» WHAT TO DO
Return every line of the records below that contains the string "time".

[Dataset items]

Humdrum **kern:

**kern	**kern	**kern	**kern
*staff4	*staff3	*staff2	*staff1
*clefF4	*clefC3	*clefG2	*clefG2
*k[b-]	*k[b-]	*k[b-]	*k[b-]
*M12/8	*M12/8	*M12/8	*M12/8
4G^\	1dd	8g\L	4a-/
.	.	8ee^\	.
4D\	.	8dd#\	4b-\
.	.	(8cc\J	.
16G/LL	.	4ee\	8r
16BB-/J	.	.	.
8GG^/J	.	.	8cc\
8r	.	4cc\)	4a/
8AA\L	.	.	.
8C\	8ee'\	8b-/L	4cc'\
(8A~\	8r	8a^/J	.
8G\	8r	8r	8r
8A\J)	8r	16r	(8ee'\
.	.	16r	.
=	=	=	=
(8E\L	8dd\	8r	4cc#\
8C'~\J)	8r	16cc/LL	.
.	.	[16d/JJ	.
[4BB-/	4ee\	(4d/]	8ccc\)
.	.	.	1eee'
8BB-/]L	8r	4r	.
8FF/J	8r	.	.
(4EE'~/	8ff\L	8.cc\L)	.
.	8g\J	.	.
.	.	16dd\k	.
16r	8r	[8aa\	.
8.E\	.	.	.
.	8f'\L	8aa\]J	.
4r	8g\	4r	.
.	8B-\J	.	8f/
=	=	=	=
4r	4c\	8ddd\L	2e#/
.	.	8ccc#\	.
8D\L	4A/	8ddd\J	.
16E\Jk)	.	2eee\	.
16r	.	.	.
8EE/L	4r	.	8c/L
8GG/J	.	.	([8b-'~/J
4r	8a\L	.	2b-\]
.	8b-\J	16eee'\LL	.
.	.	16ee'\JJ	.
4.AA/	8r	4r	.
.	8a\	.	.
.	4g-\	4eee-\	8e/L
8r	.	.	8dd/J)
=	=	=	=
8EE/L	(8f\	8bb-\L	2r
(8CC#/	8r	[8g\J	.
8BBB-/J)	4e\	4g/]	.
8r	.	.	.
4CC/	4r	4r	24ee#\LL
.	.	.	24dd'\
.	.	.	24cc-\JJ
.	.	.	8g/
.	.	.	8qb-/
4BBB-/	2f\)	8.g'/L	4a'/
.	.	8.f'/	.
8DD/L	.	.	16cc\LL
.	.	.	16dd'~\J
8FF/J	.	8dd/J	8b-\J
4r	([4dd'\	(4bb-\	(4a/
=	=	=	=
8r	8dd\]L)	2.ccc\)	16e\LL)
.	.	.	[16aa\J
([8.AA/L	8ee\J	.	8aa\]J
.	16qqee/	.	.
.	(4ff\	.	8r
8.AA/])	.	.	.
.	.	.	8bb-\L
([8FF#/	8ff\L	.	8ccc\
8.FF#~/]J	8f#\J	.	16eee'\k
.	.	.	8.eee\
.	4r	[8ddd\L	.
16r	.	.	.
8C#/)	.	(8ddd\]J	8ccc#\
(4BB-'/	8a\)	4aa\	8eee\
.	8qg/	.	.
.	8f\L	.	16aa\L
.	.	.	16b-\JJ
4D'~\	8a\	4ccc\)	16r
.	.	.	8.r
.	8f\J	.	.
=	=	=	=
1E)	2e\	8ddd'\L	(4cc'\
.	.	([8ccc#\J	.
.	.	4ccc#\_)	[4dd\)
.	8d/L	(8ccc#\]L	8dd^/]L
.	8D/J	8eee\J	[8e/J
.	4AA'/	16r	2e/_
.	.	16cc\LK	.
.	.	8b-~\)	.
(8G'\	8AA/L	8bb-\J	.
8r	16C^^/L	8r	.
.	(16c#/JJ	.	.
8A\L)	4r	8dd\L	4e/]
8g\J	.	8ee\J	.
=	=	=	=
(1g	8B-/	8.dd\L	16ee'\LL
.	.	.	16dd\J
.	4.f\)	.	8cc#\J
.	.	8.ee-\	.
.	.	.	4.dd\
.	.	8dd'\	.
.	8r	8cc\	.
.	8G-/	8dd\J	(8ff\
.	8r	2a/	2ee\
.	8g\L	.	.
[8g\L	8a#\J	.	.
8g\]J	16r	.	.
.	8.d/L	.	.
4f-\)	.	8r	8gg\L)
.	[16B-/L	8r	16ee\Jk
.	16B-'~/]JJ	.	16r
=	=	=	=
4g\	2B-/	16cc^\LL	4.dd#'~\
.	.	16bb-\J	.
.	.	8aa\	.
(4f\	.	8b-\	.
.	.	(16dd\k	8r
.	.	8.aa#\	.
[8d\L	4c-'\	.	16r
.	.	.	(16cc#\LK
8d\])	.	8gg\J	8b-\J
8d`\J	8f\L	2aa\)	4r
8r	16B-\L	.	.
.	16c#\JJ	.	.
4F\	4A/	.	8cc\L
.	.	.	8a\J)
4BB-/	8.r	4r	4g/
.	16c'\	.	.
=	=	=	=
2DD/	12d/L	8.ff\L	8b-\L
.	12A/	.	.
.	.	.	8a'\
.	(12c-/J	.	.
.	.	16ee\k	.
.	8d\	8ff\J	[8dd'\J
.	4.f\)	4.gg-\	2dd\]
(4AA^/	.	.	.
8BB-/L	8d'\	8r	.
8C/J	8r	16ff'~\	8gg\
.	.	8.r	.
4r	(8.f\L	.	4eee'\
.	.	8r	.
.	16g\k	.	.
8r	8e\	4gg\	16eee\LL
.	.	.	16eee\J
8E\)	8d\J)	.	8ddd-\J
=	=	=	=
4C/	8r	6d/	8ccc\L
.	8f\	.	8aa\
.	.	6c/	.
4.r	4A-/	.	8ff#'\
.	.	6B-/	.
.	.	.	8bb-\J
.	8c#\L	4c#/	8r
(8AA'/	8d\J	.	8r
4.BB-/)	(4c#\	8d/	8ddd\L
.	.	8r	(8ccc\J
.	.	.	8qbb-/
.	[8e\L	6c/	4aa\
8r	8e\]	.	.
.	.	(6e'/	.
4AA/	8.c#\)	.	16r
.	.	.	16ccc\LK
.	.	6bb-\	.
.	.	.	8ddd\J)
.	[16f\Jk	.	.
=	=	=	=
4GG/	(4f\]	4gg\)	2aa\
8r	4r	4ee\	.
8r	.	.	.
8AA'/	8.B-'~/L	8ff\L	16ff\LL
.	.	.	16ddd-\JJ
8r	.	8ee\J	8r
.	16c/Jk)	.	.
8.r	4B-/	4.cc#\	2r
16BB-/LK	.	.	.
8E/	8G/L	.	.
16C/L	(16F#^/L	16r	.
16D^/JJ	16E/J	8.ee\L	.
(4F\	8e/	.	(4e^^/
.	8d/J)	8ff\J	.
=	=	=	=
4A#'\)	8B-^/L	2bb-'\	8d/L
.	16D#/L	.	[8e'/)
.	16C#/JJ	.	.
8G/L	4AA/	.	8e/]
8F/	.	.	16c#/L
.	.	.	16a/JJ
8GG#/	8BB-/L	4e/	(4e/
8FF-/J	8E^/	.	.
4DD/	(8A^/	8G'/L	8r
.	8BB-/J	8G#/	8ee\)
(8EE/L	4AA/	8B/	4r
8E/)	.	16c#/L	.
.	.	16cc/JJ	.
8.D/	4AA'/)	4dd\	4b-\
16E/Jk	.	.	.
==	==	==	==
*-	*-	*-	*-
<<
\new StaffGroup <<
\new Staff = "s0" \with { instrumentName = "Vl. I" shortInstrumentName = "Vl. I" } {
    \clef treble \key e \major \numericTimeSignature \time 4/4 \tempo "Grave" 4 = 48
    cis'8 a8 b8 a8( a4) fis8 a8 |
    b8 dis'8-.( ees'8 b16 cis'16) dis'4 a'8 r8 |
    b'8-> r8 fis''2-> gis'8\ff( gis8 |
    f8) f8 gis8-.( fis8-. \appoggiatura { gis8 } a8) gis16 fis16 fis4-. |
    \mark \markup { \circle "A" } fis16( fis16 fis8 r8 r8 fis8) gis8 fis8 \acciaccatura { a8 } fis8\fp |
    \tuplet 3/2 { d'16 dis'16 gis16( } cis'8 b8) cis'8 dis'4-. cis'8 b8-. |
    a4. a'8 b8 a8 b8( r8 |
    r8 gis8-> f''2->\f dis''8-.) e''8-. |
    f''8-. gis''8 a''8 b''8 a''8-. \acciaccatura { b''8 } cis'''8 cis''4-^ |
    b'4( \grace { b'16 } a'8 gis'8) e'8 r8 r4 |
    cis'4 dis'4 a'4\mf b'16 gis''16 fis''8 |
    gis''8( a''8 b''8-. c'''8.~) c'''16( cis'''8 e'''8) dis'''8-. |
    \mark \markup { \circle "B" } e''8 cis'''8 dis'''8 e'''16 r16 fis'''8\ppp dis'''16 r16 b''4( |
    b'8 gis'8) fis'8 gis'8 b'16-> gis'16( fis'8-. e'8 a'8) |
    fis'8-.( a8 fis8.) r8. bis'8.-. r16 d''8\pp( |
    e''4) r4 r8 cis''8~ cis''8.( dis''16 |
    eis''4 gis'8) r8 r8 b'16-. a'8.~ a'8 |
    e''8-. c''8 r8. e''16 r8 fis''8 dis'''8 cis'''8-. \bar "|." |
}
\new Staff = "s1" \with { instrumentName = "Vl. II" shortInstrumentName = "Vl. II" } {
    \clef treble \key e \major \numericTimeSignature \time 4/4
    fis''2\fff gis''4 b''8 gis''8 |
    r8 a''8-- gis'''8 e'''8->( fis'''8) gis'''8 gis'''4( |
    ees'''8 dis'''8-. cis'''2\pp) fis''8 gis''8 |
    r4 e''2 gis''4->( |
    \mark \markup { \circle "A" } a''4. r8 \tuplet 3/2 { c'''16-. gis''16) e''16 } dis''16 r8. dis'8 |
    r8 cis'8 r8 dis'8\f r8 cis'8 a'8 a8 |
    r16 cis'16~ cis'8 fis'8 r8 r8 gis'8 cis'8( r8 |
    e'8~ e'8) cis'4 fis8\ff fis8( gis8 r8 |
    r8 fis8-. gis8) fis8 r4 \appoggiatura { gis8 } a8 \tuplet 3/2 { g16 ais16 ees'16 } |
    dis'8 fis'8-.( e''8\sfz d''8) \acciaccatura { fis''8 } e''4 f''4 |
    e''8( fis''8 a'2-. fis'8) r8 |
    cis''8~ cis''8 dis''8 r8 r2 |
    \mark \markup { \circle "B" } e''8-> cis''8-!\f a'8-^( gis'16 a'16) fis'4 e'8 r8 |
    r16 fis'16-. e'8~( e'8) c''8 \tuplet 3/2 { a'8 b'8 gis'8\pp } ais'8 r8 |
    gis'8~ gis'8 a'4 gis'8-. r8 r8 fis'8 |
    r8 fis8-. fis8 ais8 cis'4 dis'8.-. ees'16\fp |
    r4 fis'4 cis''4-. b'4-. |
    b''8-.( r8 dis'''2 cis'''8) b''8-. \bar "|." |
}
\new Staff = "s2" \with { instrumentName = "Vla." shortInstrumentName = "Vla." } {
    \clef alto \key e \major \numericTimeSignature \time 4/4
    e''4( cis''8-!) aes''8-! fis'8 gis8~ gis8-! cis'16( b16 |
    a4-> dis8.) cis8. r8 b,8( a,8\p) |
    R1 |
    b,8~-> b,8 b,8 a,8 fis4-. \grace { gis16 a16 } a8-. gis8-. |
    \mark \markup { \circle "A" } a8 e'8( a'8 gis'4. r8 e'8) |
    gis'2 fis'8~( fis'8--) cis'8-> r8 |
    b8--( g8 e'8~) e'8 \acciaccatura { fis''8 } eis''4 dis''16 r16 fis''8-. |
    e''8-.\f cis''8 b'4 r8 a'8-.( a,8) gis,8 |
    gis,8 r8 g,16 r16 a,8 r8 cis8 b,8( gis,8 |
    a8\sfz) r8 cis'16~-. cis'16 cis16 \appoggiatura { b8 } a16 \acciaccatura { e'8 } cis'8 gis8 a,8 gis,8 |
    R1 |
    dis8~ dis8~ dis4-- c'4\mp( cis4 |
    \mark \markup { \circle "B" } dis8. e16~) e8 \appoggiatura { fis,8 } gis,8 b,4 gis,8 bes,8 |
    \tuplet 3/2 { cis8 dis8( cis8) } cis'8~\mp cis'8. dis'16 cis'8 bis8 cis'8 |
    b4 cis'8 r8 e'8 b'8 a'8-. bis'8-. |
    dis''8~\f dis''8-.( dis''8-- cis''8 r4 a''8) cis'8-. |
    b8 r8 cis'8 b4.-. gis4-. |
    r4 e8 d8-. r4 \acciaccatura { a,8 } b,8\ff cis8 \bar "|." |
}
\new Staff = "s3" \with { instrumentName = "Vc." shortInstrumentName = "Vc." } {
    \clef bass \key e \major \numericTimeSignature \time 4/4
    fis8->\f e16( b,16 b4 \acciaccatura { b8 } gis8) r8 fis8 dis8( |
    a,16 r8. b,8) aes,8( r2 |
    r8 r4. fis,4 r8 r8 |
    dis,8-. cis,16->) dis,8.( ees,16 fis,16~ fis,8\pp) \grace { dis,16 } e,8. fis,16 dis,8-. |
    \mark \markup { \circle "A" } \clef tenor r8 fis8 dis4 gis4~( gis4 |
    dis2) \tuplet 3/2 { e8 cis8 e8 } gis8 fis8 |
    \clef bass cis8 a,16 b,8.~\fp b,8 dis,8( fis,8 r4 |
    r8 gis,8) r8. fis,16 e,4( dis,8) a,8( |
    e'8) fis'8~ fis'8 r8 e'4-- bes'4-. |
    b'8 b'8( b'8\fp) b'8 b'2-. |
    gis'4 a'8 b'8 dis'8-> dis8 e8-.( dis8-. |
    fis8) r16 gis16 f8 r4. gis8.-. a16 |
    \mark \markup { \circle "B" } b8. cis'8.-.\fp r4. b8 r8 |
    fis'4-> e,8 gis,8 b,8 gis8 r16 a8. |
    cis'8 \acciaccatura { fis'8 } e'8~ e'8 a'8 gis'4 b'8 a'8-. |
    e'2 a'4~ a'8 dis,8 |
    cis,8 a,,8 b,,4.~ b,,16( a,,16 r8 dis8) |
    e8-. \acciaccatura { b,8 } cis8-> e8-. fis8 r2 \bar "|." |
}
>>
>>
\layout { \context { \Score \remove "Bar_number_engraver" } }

» SOLUTION
    \clef treble \key e \major \numericTimeSignature \time 4/4 \tempo "Grave" 4 = 48
    \clef treble \key e \major \numericTimeSignature \time 4/4
    \clef alto \key e \major \numericTimeSignature \time 4/4
    \clef bass \key e \major \numericTimeSignature \time 4/4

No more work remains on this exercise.